Instructions for the task | Each entry should be written out again exactly, so that nothing is lost.

(Data items)
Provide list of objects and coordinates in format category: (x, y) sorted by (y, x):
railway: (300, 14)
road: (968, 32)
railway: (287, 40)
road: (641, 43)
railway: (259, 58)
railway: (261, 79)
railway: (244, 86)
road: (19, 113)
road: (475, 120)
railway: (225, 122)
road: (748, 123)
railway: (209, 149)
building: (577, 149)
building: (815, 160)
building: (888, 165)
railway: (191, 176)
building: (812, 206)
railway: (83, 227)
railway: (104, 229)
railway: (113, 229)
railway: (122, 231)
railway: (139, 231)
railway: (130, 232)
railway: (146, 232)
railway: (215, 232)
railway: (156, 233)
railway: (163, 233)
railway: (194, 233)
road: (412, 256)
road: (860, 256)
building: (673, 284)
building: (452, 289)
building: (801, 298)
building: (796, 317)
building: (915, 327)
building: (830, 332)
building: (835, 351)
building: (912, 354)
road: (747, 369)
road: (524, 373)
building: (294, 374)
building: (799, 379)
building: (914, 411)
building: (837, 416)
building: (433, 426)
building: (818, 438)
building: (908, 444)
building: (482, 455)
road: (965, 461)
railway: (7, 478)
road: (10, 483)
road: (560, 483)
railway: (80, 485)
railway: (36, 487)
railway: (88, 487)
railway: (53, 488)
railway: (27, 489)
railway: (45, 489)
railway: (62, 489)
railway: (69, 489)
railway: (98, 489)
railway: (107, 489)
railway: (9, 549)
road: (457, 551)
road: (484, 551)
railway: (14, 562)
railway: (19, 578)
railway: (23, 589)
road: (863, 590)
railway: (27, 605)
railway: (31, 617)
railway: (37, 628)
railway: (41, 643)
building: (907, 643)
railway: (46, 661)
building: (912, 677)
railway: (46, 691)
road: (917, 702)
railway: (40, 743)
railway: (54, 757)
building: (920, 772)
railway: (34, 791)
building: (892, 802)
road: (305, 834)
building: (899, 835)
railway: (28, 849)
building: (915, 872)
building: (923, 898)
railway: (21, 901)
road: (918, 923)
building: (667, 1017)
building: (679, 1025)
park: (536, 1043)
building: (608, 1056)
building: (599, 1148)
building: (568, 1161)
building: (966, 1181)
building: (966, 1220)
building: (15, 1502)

Answer area |
Provide list of objects and coordinates in format category: (x, y) sorted by (y, x):
railway: (300, 14)
road: (968, 32)
railway: (287, 40)
road: (641, 43)
railway: (259, 58)
railway: (261, 79)
railway: (244, 86)
road: (19, 113)
road: (475, 120)
railway: (225, 122)
road: (748, 123)
railway: (209, 149)
building: (577, 149)
building: (815, 160)
building: (888, 165)
railway: (191, 176)
building: (812, 206)
railway: (83, 227)
railway: (104, 229)
railway: (113, 229)
railway: (122, 231)
railway: (139, 231)
railway: (130, 232)
railway: (146, 232)
railway: (215, 232)
railway: (156, 233)
railway: (163, 233)
railway: (194, 233)
road: (412, 256)
road: (860, 256)
building: (673, 284)
building: (452, 289)
building: (801, 298)
building: (796, 317)
building: (915, 327)
building: (830, 332)
building: (835, 351)
building: (912, 354)
road: (747, 369)
road: (524, 373)
building: (294, 374)
building: (799, 379)
building: (914, 411)
building: (837, 416)
building: (433, 426)
building: (818, 438)
building: (908, 444)
building: (482, 455)
road: (965, 461)
railway: (7, 478)
road: (10, 483)
road: (560, 483)
railway: (80, 485)
railway: (36, 487)
railway: (88, 487)
railway: (53, 488)
railway: (27, 489)
railway: (45, 489)
railway: (62, 489)
railway: (69, 489)
railway: (98, 489)
railway: (107, 489)
railway: (9, 549)
road: (457, 551)
road: (484, 551)
railway: (14, 562)
railway: (19, 578)
railway: (23, 589)
road: (863, 590)
railway: (27, 605)
railway: (31, 617)
railway: (37, 628)
railway: (41, 643)
building: (907, 643)
railway: (46, 661)
building: (912, 677)
railway: (46, 691)
road: (917, 702)
railway: (40, 743)
railway: (54, 757)
building: (920, 772)
railway: (34, 791)
building: (892, 802)
road: (305, 834)
building: (899, 835)
railway: (28, 849)
building: (915, 872)
building: (923, 898)
railway: (21, 901)
road: (918, 923)
building: (667, 1017)
building: (679, 1025)
park: (536, 1043)
building: (608, 1056)
building: (599, 1148)
building: (568, 1161)
building: (966, 1181)
building: (966, 1220)
building: (15, 1502)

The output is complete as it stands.